■ What is expected ■
Without changing a single word, set down all of the records.
===== The data =====
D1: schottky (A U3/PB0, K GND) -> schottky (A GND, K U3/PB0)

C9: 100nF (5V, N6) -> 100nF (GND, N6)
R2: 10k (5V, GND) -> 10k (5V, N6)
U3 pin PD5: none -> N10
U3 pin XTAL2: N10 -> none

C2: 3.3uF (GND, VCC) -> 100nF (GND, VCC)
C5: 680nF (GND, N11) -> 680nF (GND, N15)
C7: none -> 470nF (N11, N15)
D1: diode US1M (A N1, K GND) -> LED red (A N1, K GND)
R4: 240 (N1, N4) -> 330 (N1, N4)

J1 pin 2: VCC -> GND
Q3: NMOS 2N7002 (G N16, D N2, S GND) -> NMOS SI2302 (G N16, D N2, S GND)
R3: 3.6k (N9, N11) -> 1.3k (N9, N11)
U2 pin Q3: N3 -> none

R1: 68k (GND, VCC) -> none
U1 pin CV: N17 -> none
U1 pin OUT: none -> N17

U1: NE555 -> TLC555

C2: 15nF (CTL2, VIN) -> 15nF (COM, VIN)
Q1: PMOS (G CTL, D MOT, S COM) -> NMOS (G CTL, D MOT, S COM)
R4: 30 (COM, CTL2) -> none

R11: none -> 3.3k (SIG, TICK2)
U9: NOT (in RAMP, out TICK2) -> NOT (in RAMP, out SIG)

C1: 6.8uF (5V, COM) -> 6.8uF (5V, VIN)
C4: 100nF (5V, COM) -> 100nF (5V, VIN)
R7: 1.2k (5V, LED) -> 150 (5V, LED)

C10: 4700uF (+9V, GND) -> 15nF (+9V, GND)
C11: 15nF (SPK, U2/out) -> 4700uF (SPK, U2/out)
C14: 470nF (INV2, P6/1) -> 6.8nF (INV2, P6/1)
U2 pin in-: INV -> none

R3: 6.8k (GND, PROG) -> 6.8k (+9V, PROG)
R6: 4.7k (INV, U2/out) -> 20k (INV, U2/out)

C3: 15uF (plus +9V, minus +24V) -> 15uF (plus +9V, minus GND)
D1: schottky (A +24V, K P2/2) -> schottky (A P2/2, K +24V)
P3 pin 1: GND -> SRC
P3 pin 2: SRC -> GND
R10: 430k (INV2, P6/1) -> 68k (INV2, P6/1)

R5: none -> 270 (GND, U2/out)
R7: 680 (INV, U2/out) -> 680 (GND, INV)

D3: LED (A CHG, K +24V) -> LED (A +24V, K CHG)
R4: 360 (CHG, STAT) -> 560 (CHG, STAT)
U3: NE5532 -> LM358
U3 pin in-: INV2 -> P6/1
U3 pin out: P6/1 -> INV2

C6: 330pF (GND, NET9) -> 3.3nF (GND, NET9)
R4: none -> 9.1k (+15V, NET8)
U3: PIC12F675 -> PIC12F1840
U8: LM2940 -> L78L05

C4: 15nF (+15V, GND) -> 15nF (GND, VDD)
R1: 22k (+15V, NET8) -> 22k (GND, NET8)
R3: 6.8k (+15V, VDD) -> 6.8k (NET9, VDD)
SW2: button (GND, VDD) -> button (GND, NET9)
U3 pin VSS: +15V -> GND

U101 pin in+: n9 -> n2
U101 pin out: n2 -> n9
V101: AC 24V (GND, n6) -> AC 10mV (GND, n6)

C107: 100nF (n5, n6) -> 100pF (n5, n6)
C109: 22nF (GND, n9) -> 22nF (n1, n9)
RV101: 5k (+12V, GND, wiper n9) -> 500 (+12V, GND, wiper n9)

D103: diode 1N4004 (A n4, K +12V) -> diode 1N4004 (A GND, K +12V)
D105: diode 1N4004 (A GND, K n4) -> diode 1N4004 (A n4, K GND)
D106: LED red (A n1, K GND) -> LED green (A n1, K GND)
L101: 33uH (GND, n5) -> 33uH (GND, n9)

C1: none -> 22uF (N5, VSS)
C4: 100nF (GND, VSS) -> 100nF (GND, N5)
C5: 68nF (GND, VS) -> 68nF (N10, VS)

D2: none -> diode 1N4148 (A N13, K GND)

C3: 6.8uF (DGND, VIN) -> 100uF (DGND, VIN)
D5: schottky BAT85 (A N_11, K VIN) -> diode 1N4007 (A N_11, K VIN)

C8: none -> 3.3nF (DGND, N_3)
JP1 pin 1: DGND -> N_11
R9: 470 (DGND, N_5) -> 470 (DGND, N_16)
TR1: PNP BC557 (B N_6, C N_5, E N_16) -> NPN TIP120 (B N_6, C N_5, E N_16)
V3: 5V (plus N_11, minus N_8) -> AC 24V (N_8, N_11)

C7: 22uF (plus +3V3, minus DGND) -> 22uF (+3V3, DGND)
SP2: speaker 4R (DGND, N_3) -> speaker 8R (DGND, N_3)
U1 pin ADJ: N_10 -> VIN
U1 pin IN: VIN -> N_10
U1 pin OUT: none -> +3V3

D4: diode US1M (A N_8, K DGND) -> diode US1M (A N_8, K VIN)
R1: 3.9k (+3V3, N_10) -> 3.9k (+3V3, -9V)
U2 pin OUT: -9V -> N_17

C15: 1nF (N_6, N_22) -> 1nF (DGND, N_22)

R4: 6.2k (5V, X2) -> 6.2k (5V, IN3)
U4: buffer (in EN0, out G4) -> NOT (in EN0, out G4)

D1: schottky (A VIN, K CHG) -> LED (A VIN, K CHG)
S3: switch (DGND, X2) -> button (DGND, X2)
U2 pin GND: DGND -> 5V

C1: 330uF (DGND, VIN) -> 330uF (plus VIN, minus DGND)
=====
■ Exercise solution ■
D1: schottky (A U3/PB0, K GND) -> schottky (A GND, K U3/PB0)

C9: 100nF (5V, N6) -> 100nF (GND, N6)
R2: 10k (5V, GND) -> 10k (5V, N6)
U3 pin PD5: none -> N10
U3 pin XTAL2: N10 -> none

C2: 3.3uF (GND, VCC) -> 100nF (GND, VCC)
C5: 680nF (GND, N11) -> 680nF (GND, N15)
C7: none -> 470nF (N11, N15)
D1: diode US1M (A N1, K GND) -> LED red (A N1, K GND)
R4: 240 (N1, N4) -> 330 (N1, N4)

J1 pin 2: VCC -> GND
Q3: NMOS 2N7002 (G N16, D N2, S GND) -> NMOS SI2302 (G N16, D N2, S GND)
R3: 3.6k (N9, N11) -> 1.3k (N9, N11)
U2 pin Q3: N3 -> none

R1: 68k (GND, VCC) -> none
U1 pin CV: N17 -> none
U1 pin OUT: none -> N17

U1: NE555 -> TLC555

C2: 15nF (CTL2, VIN) -> 15nF (COM, VIN)
Q1: PMOS (G CTL, D MOT, S COM) -> NMOS (G CTL, D MOT, S COM)
R4: 30 (COM, CTL2) -> none

R11: none -> 3.3k (SIG, TICK2)
U9: NOT (in RAMP, out TICK2) -> NOT (in RAMP, out SIG)

C1: 6.8uF (5V, COM) -> 6.8uF (5V, VIN)
C4: 100nF (5V, COM) -> 100nF (5V, VIN)
R7: 1.2k (5V, LED) -> 150 (5V, LED)

C10: 4700uF (+9V, GND) -> 15nF (+9V, GND)
C11: 15nF (SPK, U2/out) -> 4700uF (SPK, U2/out)
C14: 470nF (INV2, P6/1) -> 6.8nF (INV2, P6/1)
U2 pin in-: INV -> none

R3: 6.8k (GND, PROG) -> 6.8k (+9V, PROG)
R6: 4.7k (INV, U2/out) -> 20k (INV, U2/out)

C3: 15uF (plus +9V, minus +24V) -> 15uF (plus +9V, minus GND)
D1: schottky (A +24V, K P2/2) -> schottky (A P2/2, K +24V)
P3 pin 1: GND -> SRC
P3 pin 2: SRC -> GND
R10: 430k (INV2, P6/1) -> 68k (INV2, P6/1)

R5: none -> 270 (GND, U2/out)
R7: 680 (INV, U2/out) -> 680 (GND, INV)

D3: LED (A CHG, K +24V) -> LED (A +24V, K CHG)
R4: 360 (CHG, STAT) -> 560 (CHG, STAT)
U3: NE5532 -> LM358
U3 pin in-: INV2 -> P6/1
U3 pin out: P6/1 -> INV2

C6: 330pF (GND, NET9) -> 3.3nF (GND, NET9)
R4: none -> 9.1k (+15V, NET8)
U3: PIC12F675 -> PIC12F1840
U8: LM2940 -> L78L05

C4: 15nF (+15V, GND) -> 15nF (GND, VDD)
R1: 22k (+15V, NET8) -> 22k (GND, NET8)
R3: 6.8k (+15V, VDD) -> 6.8k (NET9, VDD)
SW2: button (GND, VDD) -> button (GND, NET9)
U3 pin VSS: +15V -> GND

U101 pin in+: n9 -> n2
U101 pin out: n2 -> n9
V101: AC 24V (GND, n6) -> AC 10mV (GND, n6)

C107: 100nF (n5, n6) -> 100pF (n5, n6)
C109: 22nF (GND, n9) -> 22nF (n1, n9)
RV101: 5k (+12V, GND, wiper n9) -> 500 (+12V, GND, wiper n9)

D103: diode 1N4004 (A n4, K +12V) -> diode 1N4004 (A GND, K +12V)
D105: diode 1N4004 (A GND, K n4) -> diode 1N4004 (A n4, K GND)
D106: LED red (A n1, K GND) -> LED green (A n1, K GND)
L101: 33uH (GND, n5) -> 33uH (GND, n9)

C1: none -> 22uF (N5, VSS)
C4: 100nF (GND, VSS) -> 100nF (GND, N5)
C5: 68nF (GND, VS) -> 68nF (N10, VS)

D2: none -> diode 1N4148 (A N13, K GND)

C3: 6.8uF (DGND, VIN) -> 100uF (DGND, VIN)
D5: schottky BAT85 (A N_11, K VIN) -> diode 1N4007 (A N_11, K VIN)

C8: none -> 3.3nF (DGND, N_3)
JP1 pin 1: DGND -> N_11
R9: 470 (DGND, N_5) -> 470 (DGND, N_16)
TR1: PNP BC557 (B N_6, C N_5, E N_16) -> NPN TIP120 (B N_6, C N_5, E N_16)
V3: 5V (plus N_11, minus N_8) -> AC 24V (N_8, N_11)

C7: 22uF (plus +3V3, minus DGND) -> 22uF (+3V3, DGND)
SP2: speaker 4R (DGND, N_3) -> speaker 8R (DGND, N_3)
U1 pin ADJ: N_10 -> VIN
U1 pin IN: VIN -> N_10
U1 pin OUT: none -> +3V3

D4: diode US1M (A N_8, K DGND) -> diode US1M (A N_8, K VIN)
R1: 3.9k (+3V3, N_10) -> 3.9k (+3V3, -9V)
U2 pin OUT: -9V -> N_17

C15: 1nF (N_6, N_22) -> 1nF (DGND, N_22)

R4: 6.2k (5V, X2) -> 6.2k (5V, IN3)
U4: buffer (in EN0, out G4) -> NOT (in EN0, out G4)

D1: schottky (A VIN, K CHG) -> LED (A VIN, K CHG)
S3: switch (DGND, X2) -> button (DGND, X2)
U2 pin GND: DGND -> 5V

C1: 330uF (DGND, VIN) -> 330uF (plus VIN, minus DGND)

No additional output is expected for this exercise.